Scene images with change listings
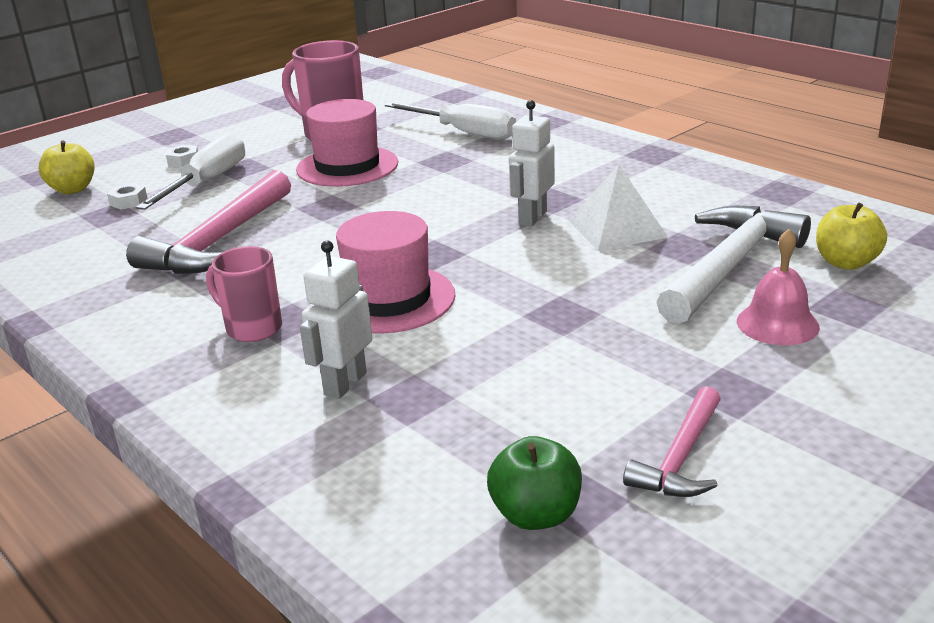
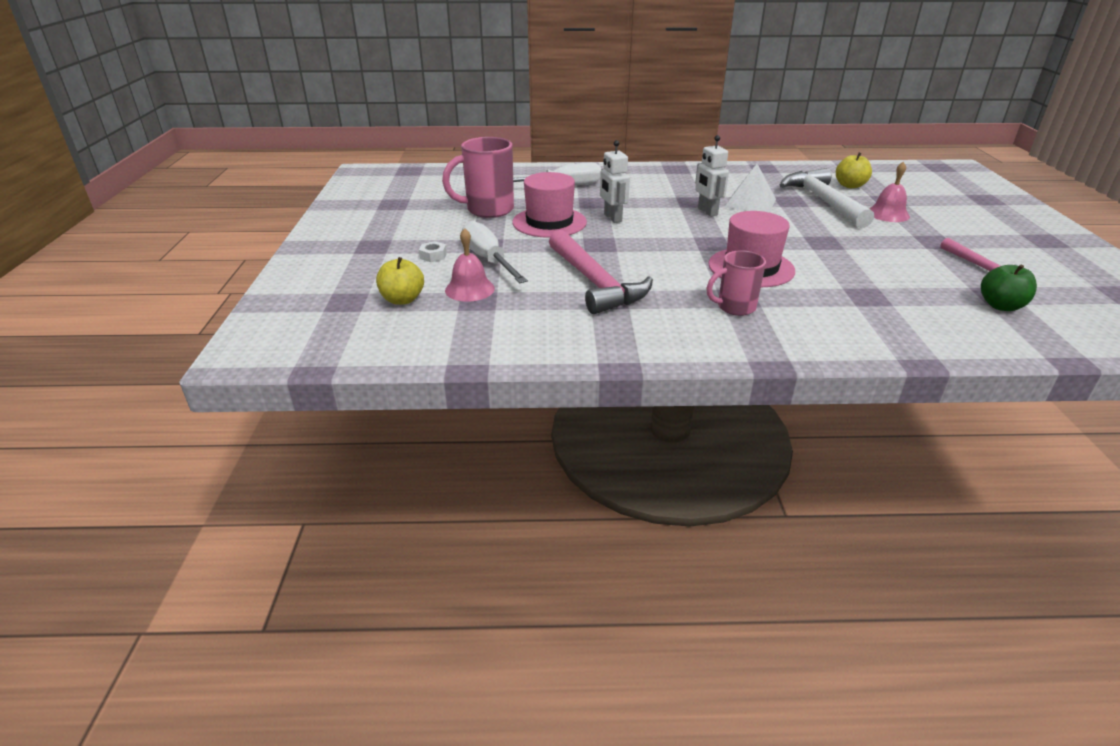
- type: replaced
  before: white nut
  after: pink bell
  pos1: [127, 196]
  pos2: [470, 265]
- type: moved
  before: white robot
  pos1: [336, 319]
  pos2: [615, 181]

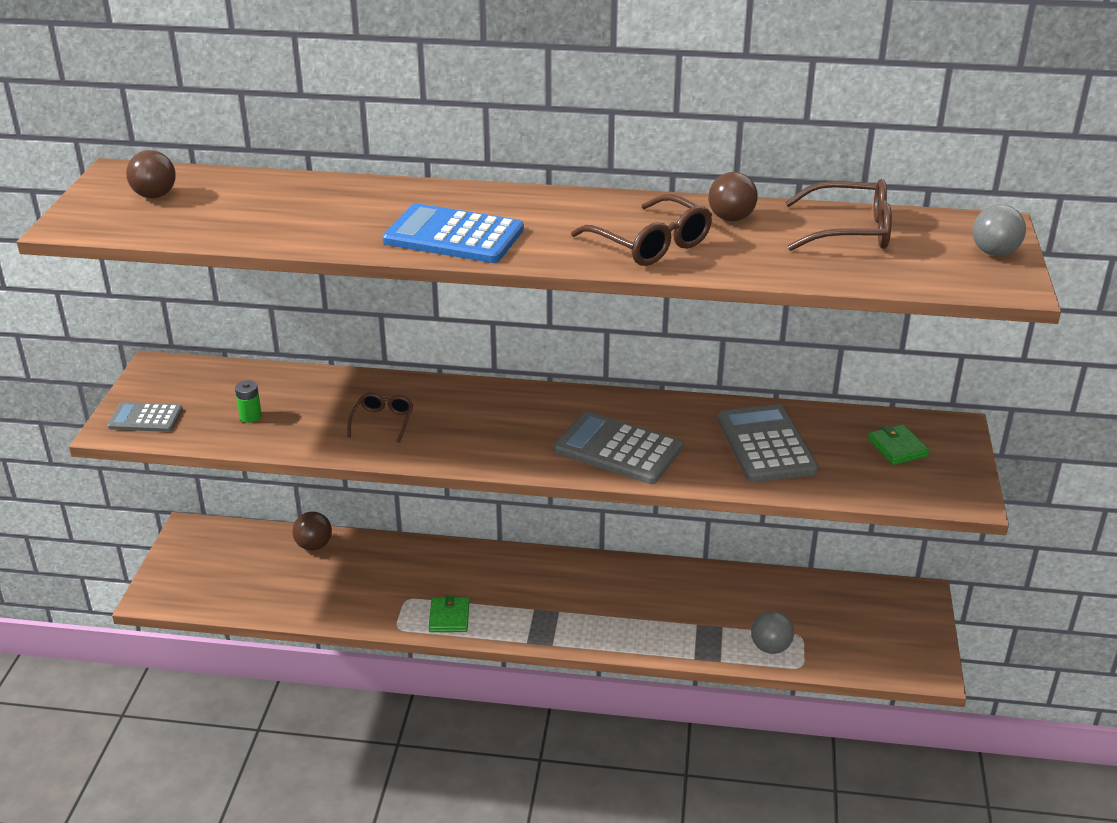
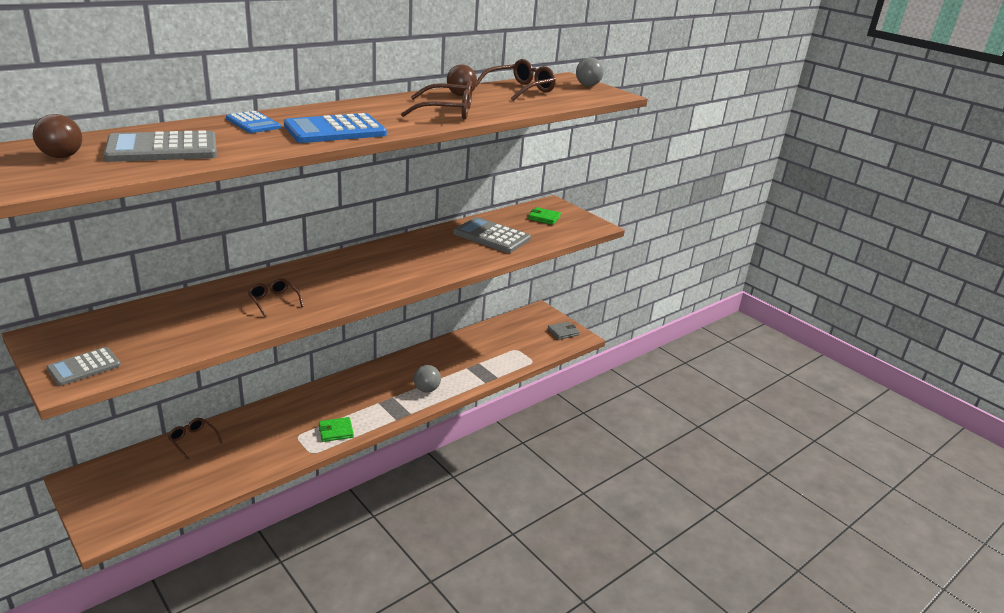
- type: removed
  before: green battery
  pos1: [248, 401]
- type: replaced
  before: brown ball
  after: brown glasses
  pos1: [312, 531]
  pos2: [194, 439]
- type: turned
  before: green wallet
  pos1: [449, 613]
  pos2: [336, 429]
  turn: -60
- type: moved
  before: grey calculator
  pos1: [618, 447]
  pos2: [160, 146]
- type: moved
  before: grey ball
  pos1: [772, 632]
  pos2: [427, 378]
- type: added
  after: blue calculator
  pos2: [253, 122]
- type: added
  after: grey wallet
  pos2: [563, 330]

---

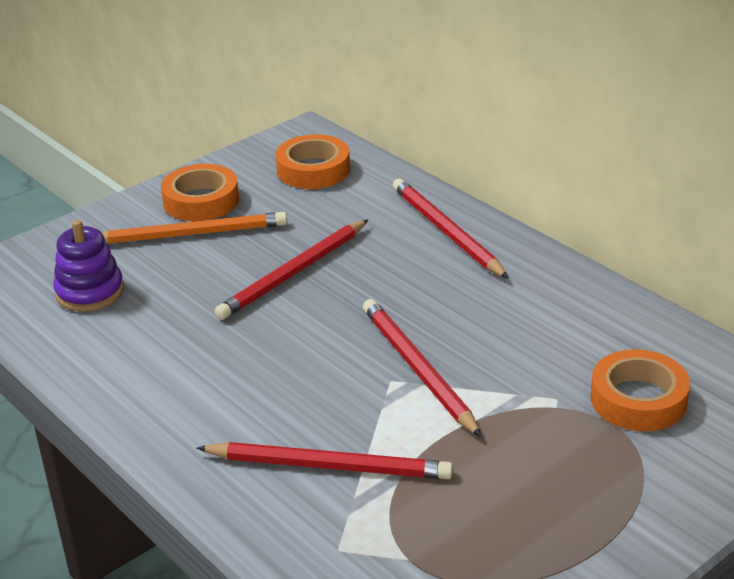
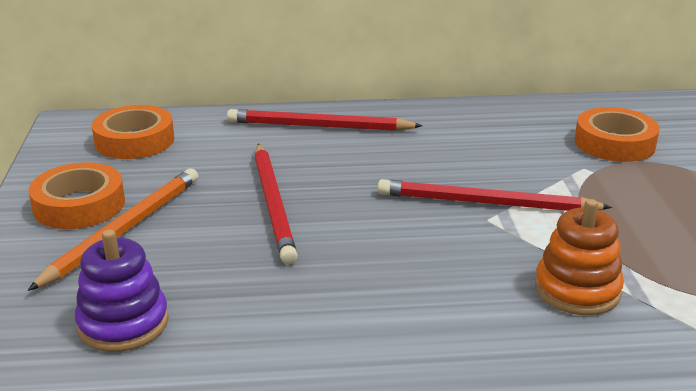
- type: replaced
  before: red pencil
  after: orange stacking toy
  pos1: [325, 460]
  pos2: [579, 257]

**Problem**
Scan the records above and report every line with the string "white".

**Answer area**
  before: white nut
  before: white robot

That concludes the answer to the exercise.